### Assigned task
Work through the records that follow and return each line containing the word "white".

[Entries taken from a collection]
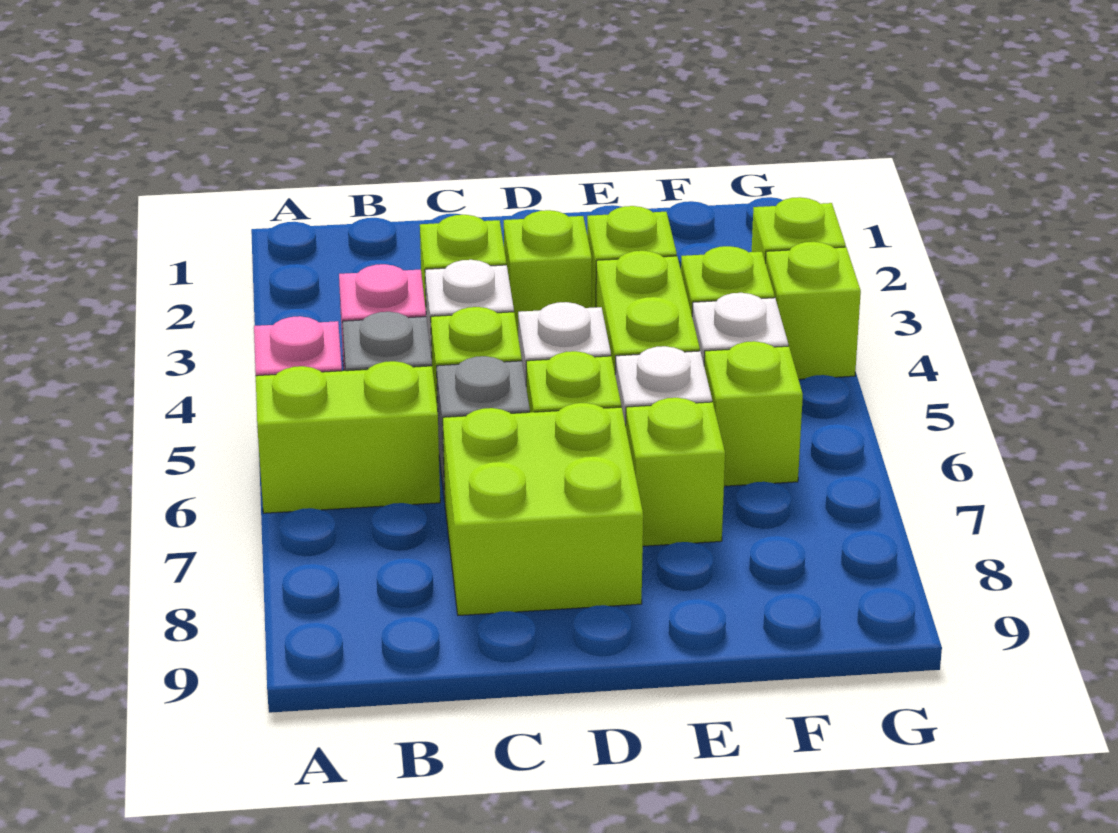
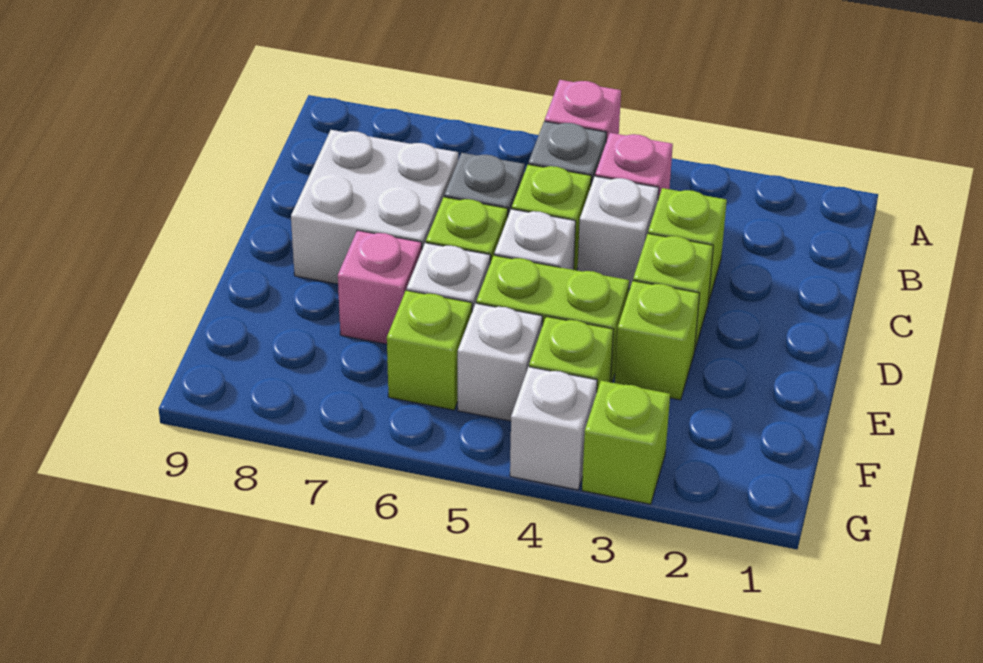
lime brick A6:B6 level 1 -> none
lime brick C7:D8 level 1 -> white brick C7:D8 level 1
lime brick E7 level 1 -> pink brick E7 level 1
lime brick G4 level 1 -> white brick G4 level 1

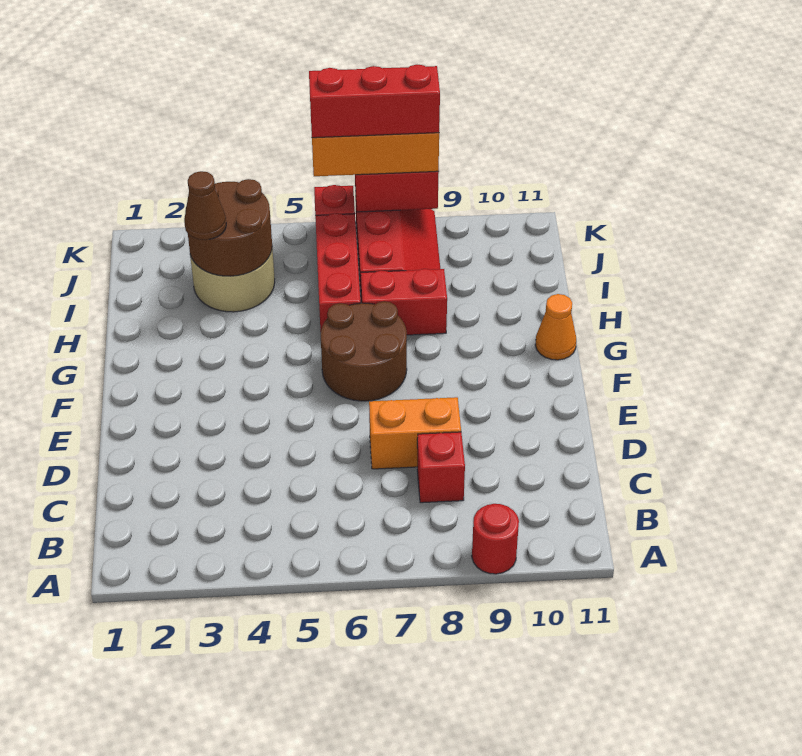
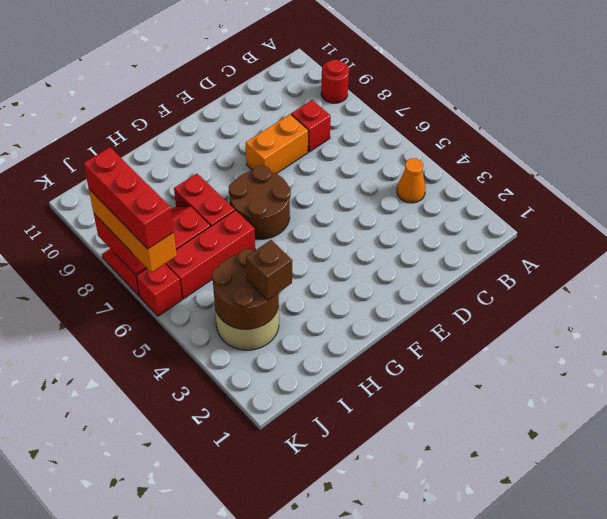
orange brick D7:D8 level 1 -> orange brick D8:E8 level 1
orange cone G11 level 1 -> orange cone B4 level 1
brown cone I3 level 3 -> brown brick I3 level 3

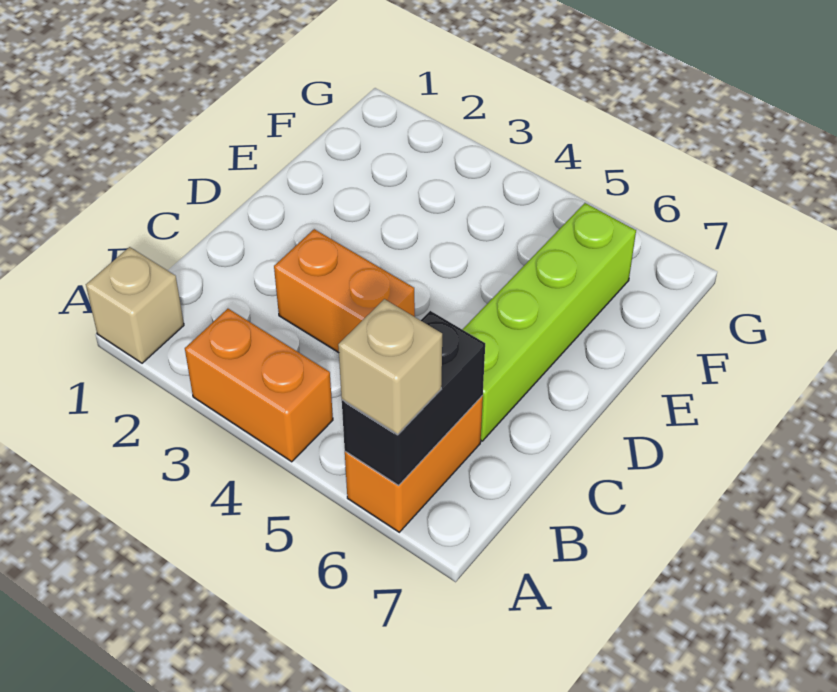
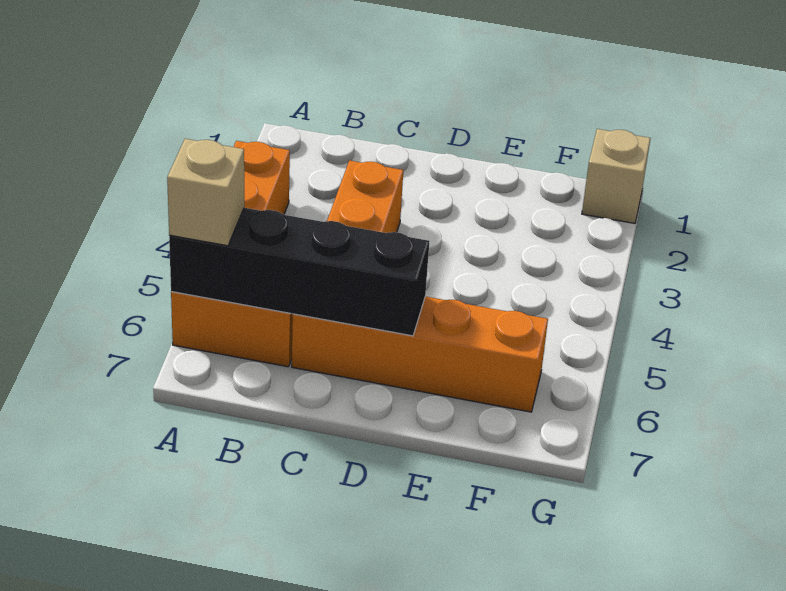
tan brick A1 level 1 -> tan brick G1 level 1
black brick A6:B6 level 2 -> black brick A6:D6 level 2
lime brick C6:F6 level 1 -> orange brick C6:F6 level 1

### Answer to this task
lime brick C7:D8 level 1 -> white brick C7:D8 level 1
lime brick G4 level 1 -> white brick G4 level 1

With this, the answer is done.